- _WORK INSTRUCTIONS_
Please give the whole listing again exactly, without any of its pictures.
*** Opening of RECORD EXTRACTS ***
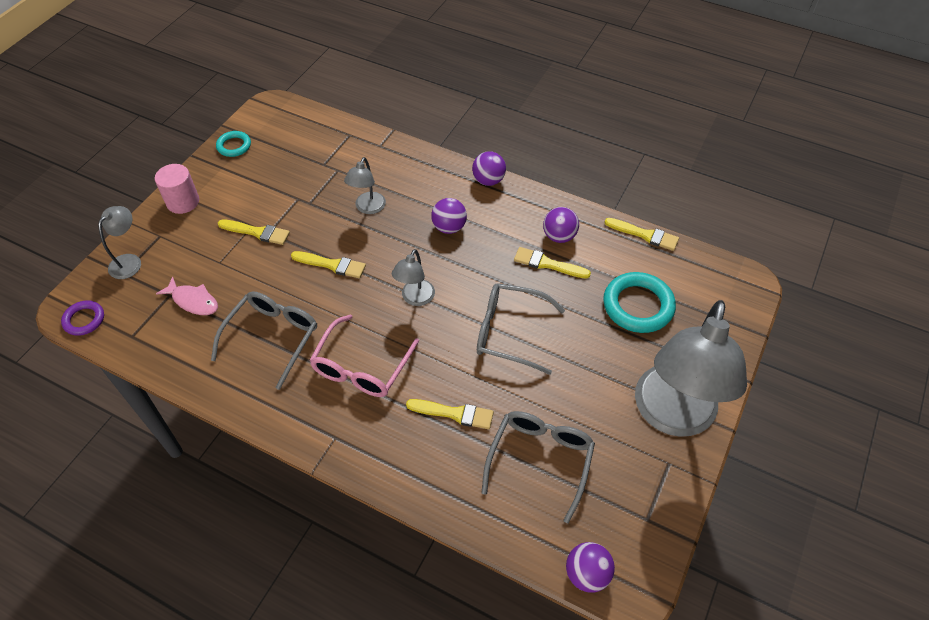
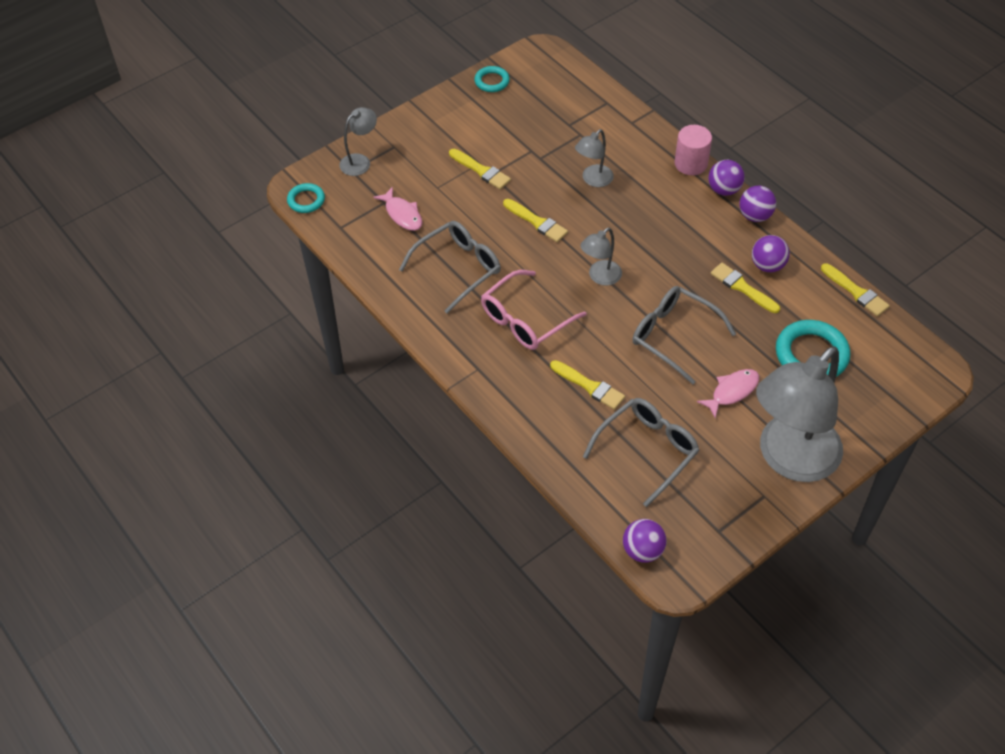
camera: 25 degrees right, 0 degrees up
purple ring [61,300,104,336] -> turquoise ring [287,183,325,213]
pink cylinder [155,164,199,214] -> pink cylinder moved to [674,125,712,175]
purple ball [431,198,467,234] -> purple ball moved to [739,186,776,222]
none -> pink fish [697,369,759,418]

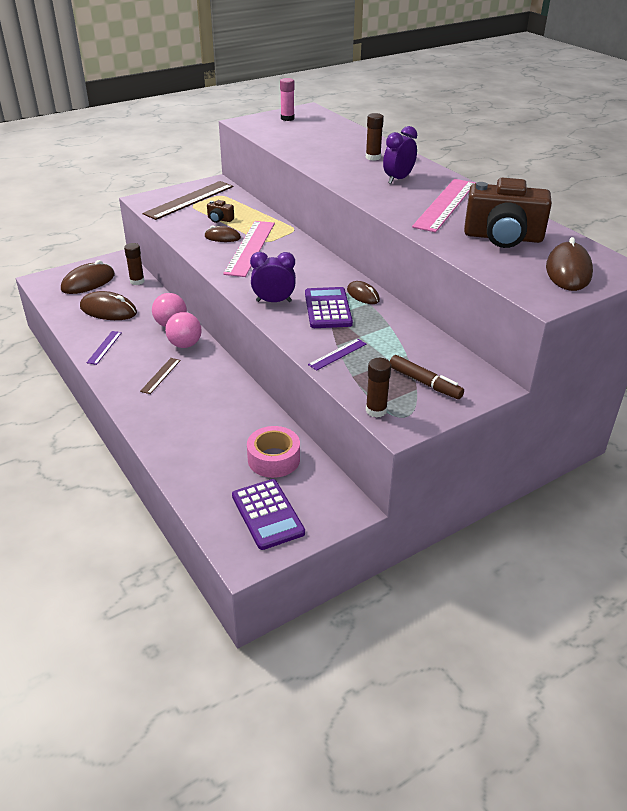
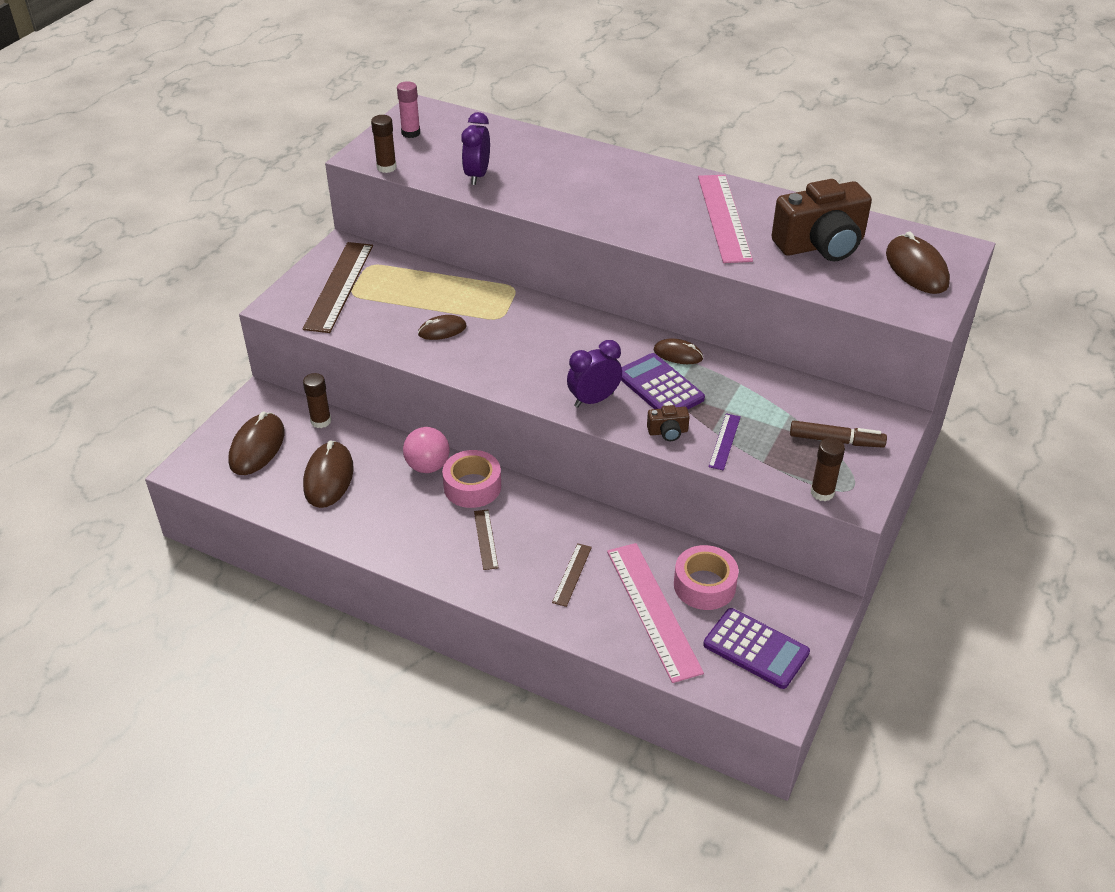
camera: 30 degrees left, 5 degrees up
brown mouse [80,291,137,320] -> brown mouse turned 75 degrees counterclockwise [303,440,354,508]
purple ruler [86,331,122,365] -> none
pink ball [165,312,202,348] -> pink tape [442,450,501,508]
brown camera [207,200,234,223] -> brown camera moved to [647,405,690,441]
pink ruler [223,221,275,277] -> pink ruler moved to [607,543,704,683]
brown glue stick [366,113,384,161] -> brown glue stick moved to [371,115,397,173]
purple clock [383,126,417,184] -> purple clock moved to [461,112,490,185]
none -> brown ruler [552,543,592,607]

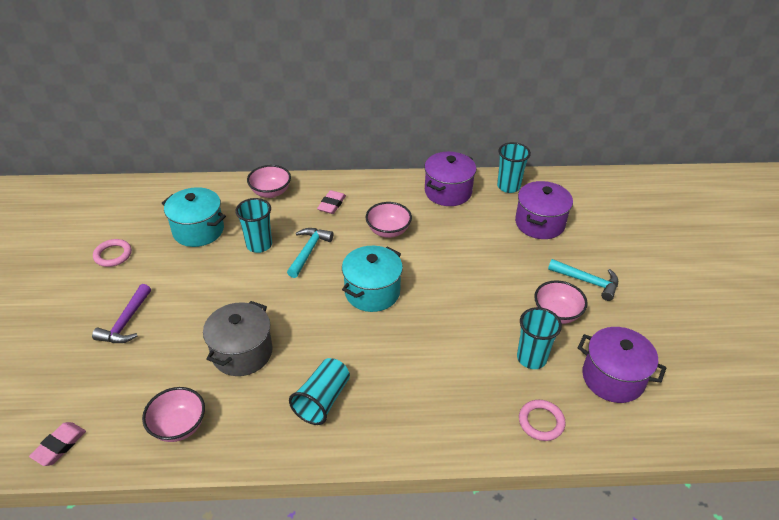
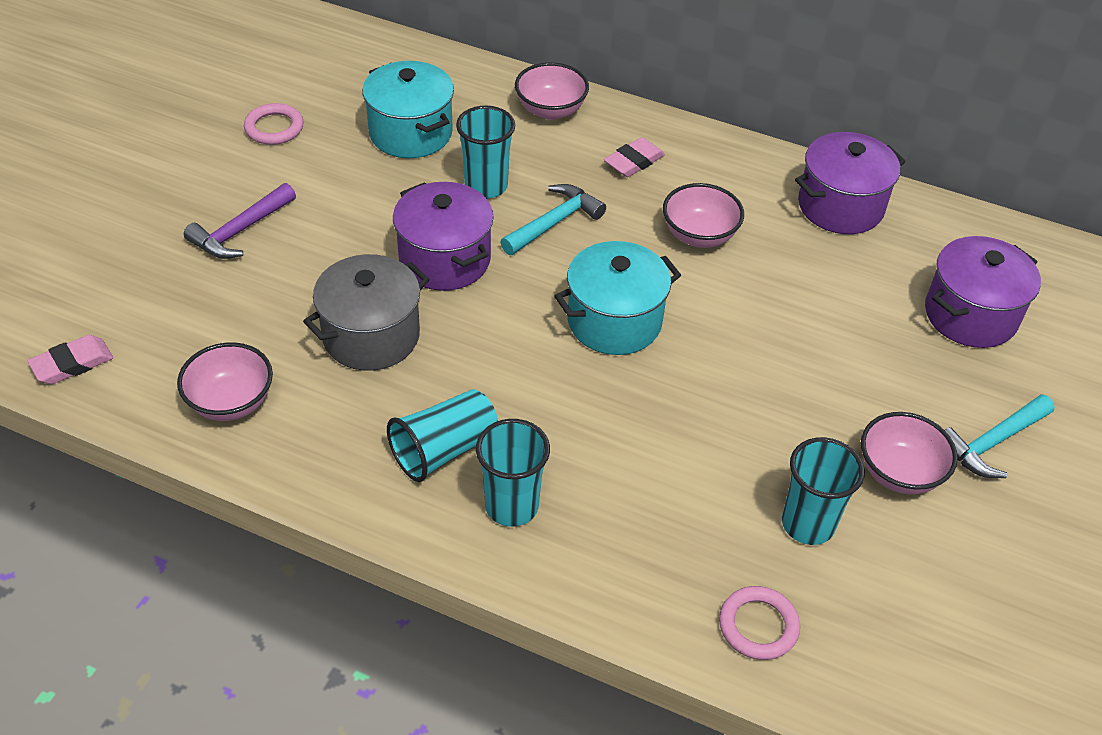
camera: 25 degrees right, 5 degrees up
turquoise cup [497,142,531,193] -> turquoise cup moved to [476,419,550,527]
turquoise hammer [548,259,618,301] -> turquoise hammer turned 90 degrees clockwise [945,394,1055,478]
purple pot [578,327,666,403] -> purple pot moved to [393,182,494,291]

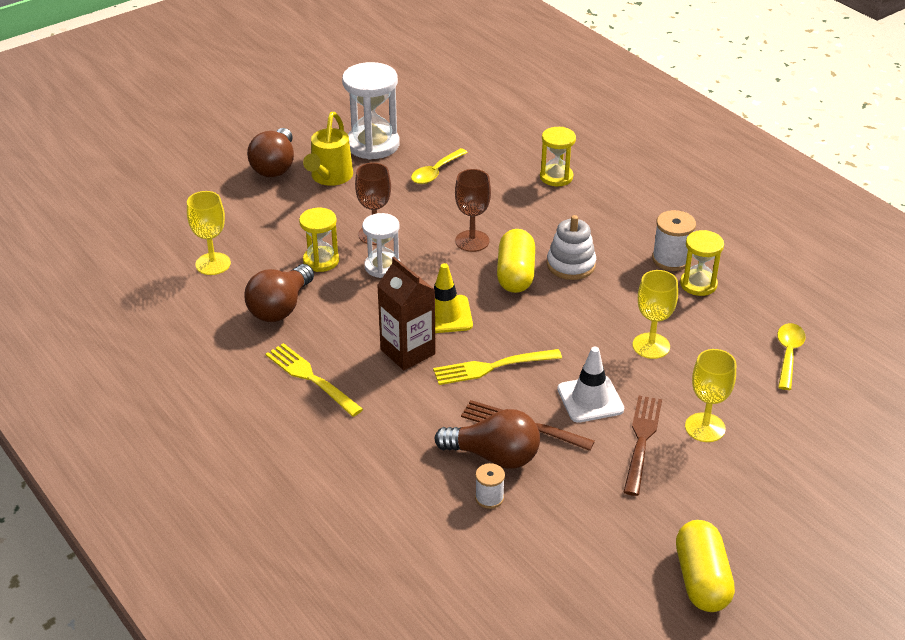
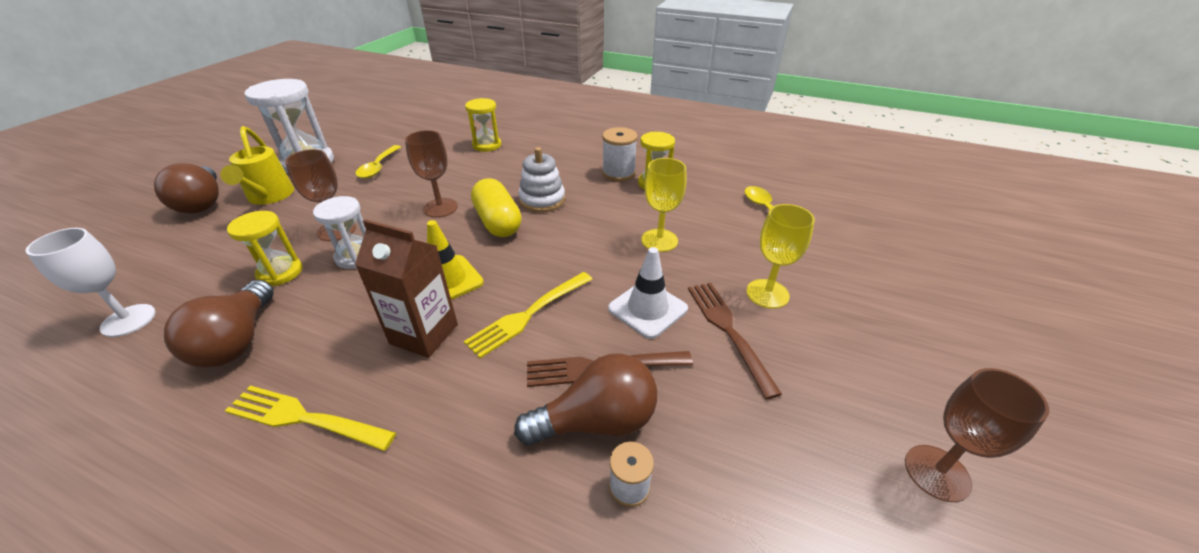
camera: 30 degrees left, 0 degrees up
yellow goblet [187,191,231,275] -> white goblet [25,228,156,337]
yellow capsule [676,520,735,612] -> brown goblet [905,368,1049,502]

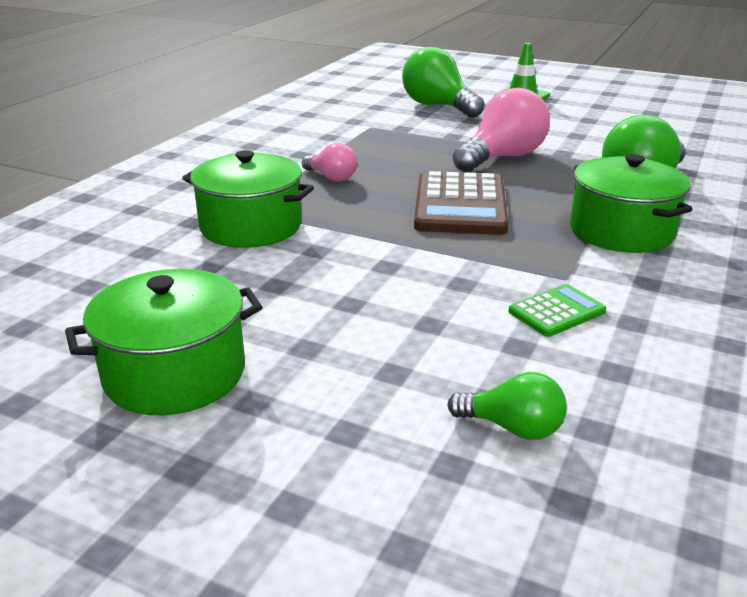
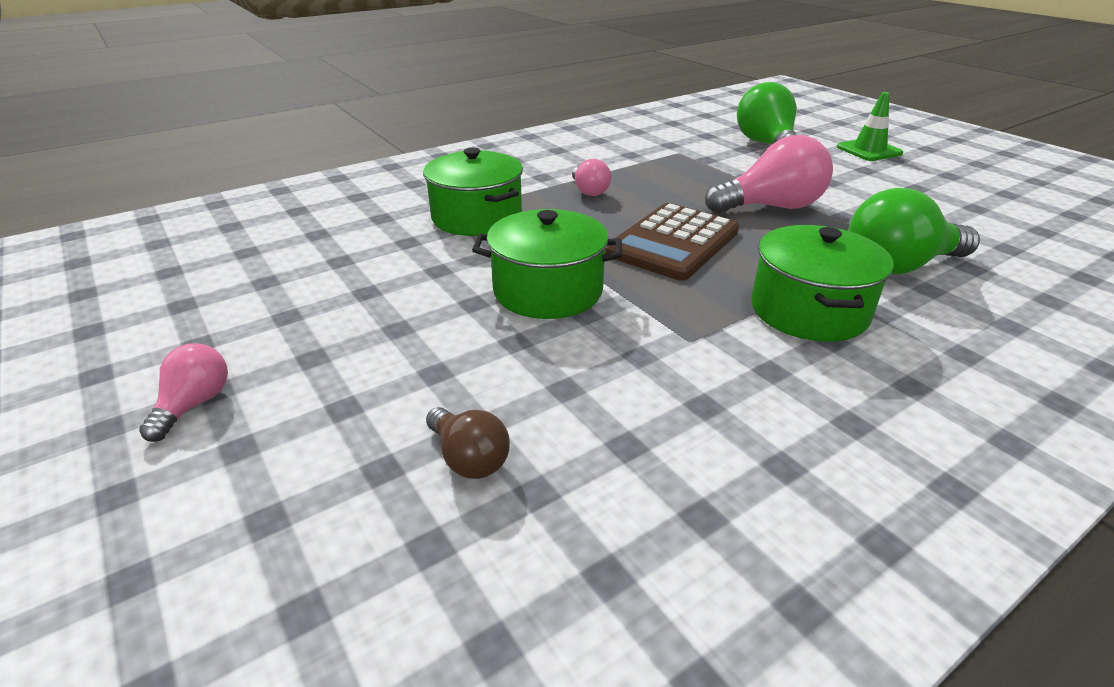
camera: 30 degrees right, 5 degrees up
green pot [65,269,262,416] -> green pot moved to [472,209,622,319]
green light bulb [447,372,567,440] -> brown light bulb [426,407,510,479]
green calculator [509,284,606,337] -> none
none -> pink light bulb [139,343,228,442]

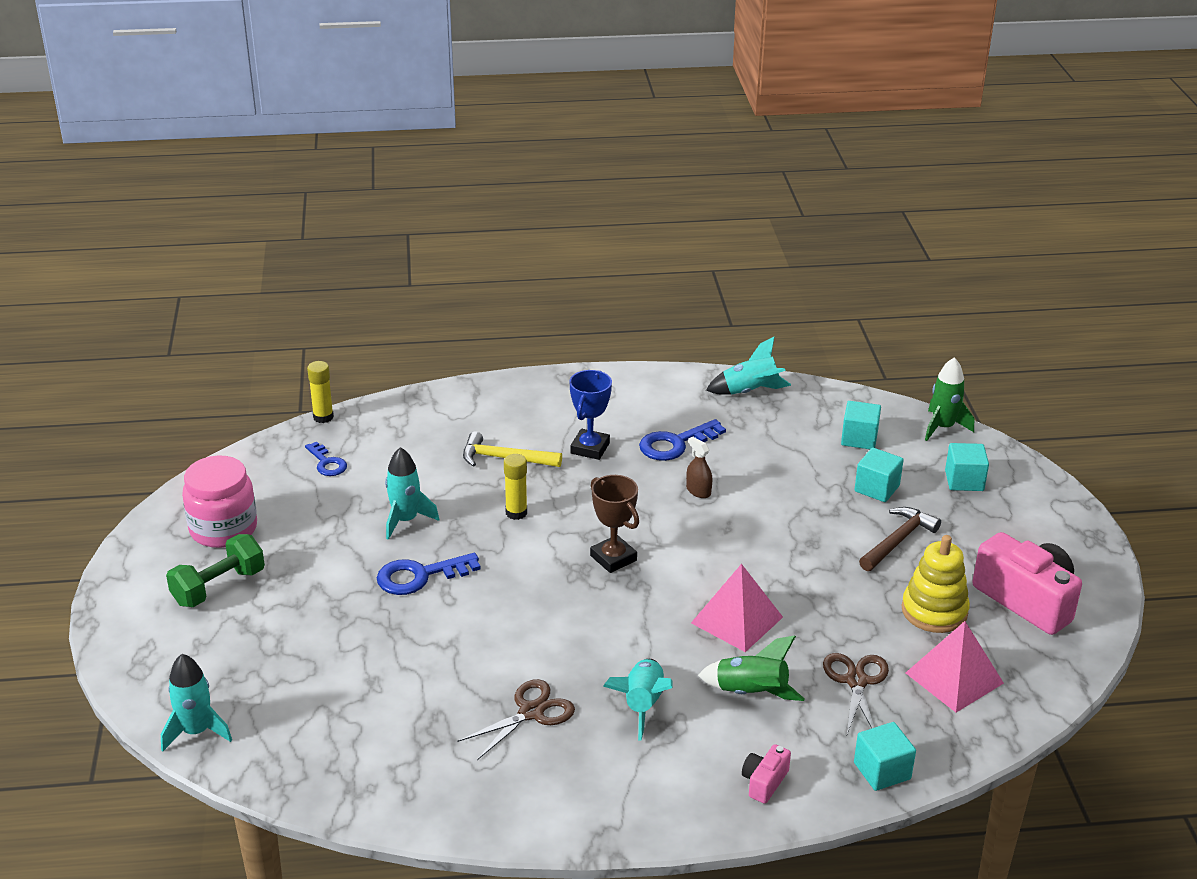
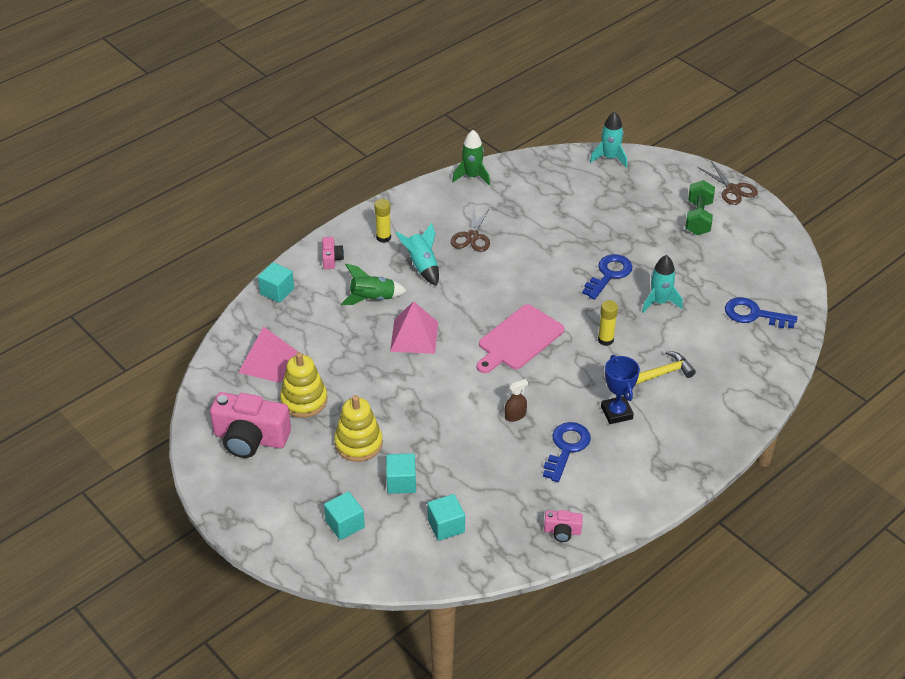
camera: 145 degrees right, 10 degrees up
pink jar [182,455,257,548] -> none
blue key [305,442,347,476] -> blue key [725,297,797,329], size x1.57
yellow glue stick [307,361,334,423] -> yellow glue stick moved to [374,199,391,243]
brown trophy [590,475,639,573] -> pink cutting board [476,304,564,373]
brown spray bottle [686,437,712,498] -> brown spray bottle turned 45 degrees counterclockwise [505,379,528,422]
turquoise rocket [706,337,791,395] -> pink camera [544,510,583,542]
brown scissors [823,653,889,737] -> brown scissors moved to [697,161,758,205]
brown hammer [859,507,941,571] -> yellow stacking toy [334,395,383,462]
green rocket [925,357,974,441] -> green rocket moved to [452,130,490,185]

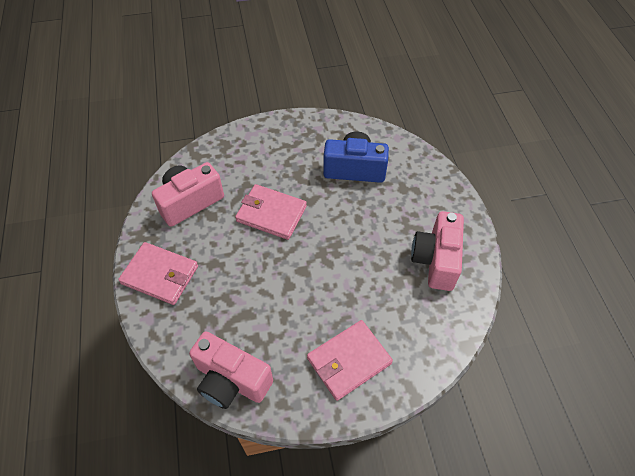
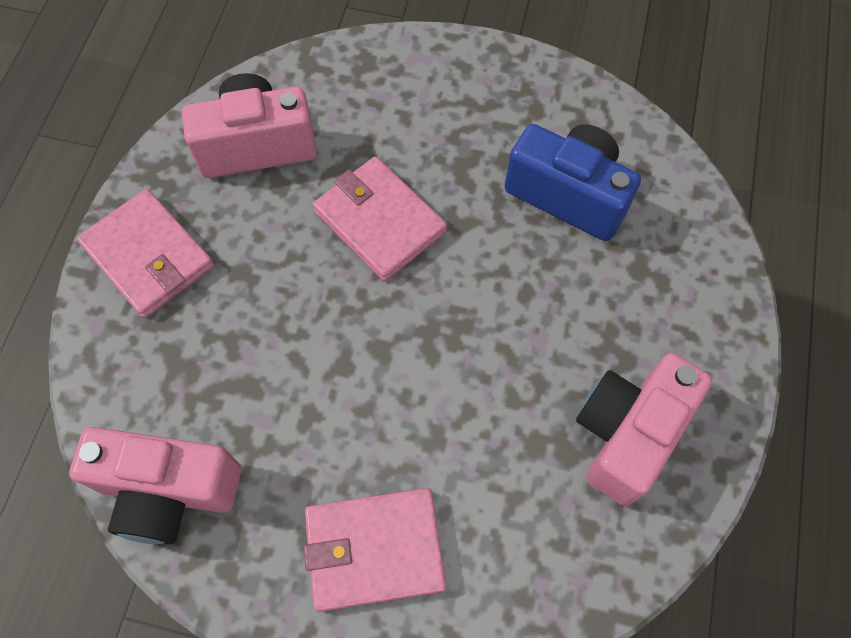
camera: 25 degrees right, 10 degrees up
pink camera [189,331,273,409] -> pink camera turned 45 degrees counterclockwise [69,427,241,544]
*** Close of RECORD EXTRACTS ***
- _FINISHED TASK_
camera: 25 degrees right, 0 degrees up
purple ring [61,300,104,336] -> turquoise ring [287,183,325,213]
pink cylinder [155,164,199,214] -> pink cylinder moved to [674,125,712,175]
purple ball [431,198,467,234] -> purple ball moved to [739,186,776,222]
none -> pink fish [697,369,759,418]

camera: 30 degrees left, 5 degrees up
brown mouse [80,291,137,320] -> brown mouse turned 75 degrees counterclockwise [303,440,354,508]
purple ruler [86,331,122,365] -> none
pink ball [165,312,202,348] -> pink tape [442,450,501,508]
brown camera [207,200,234,223] -> brown camera moved to [647,405,690,441]
pink ruler [223,221,275,277] -> pink ruler moved to [607,543,704,683]
brown glue stick [366,113,384,161] -> brown glue stick moved to [371,115,397,173]
purple clock [383,126,417,184] -> purple clock moved to [461,112,490,185]
none -> brown ruler [552,543,592,607]

camera: 25 degrees right, 5 degrees up
turquoise cup [497,142,531,193] -> turquoise cup moved to [476,419,550,527]
turquoise hammer [548,259,618,301] -> turquoise hammer turned 90 degrees clockwise [945,394,1055,478]
purple pot [578,327,666,403] -> purple pot moved to [393,182,494,291]

camera: 30 degrees left, 0 degrees up
yellow goblet [187,191,231,275] -> white goblet [25,228,156,337]
yellow capsule [676,520,735,612] -> brown goblet [905,368,1049,502]

camera: 30 degrees right, 5 degrees up
green pot [65,269,262,416] -> green pot moved to [472,209,622,319]
green light bulb [447,372,567,440] -> brown light bulb [426,407,510,479]
green calculator [509,284,606,337] -> none
none -> pink light bulb [139,343,228,442]

camera: 145 degrees right, 10 degrees up
pink jar [182,455,257,548] -> none
blue key [305,442,347,476] -> blue key [725,297,797,329], size x1.57
yellow glue stick [307,361,334,423] -> yellow glue stick moved to [374,199,391,243]
brown trophy [590,475,639,573] -> pink cutting board [476,304,564,373]
brown spray bottle [686,437,712,498] -> brown spray bottle turned 45 degrees counterclockwise [505,379,528,422]
turquoise rocket [706,337,791,395] -> pink camera [544,510,583,542]
brown scissors [823,653,889,737] -> brown scissors moved to [697,161,758,205]
brown hammer [859,507,941,571] -> yellow stacking toy [334,395,383,462]
green rocket [925,357,974,441] -> green rocket moved to [452,130,490,185]

camera: 25 degrees right, 10 degrees up
pink camera [189,331,273,409] -> pink camera turned 45 degrees counterclockwise [69,427,241,544]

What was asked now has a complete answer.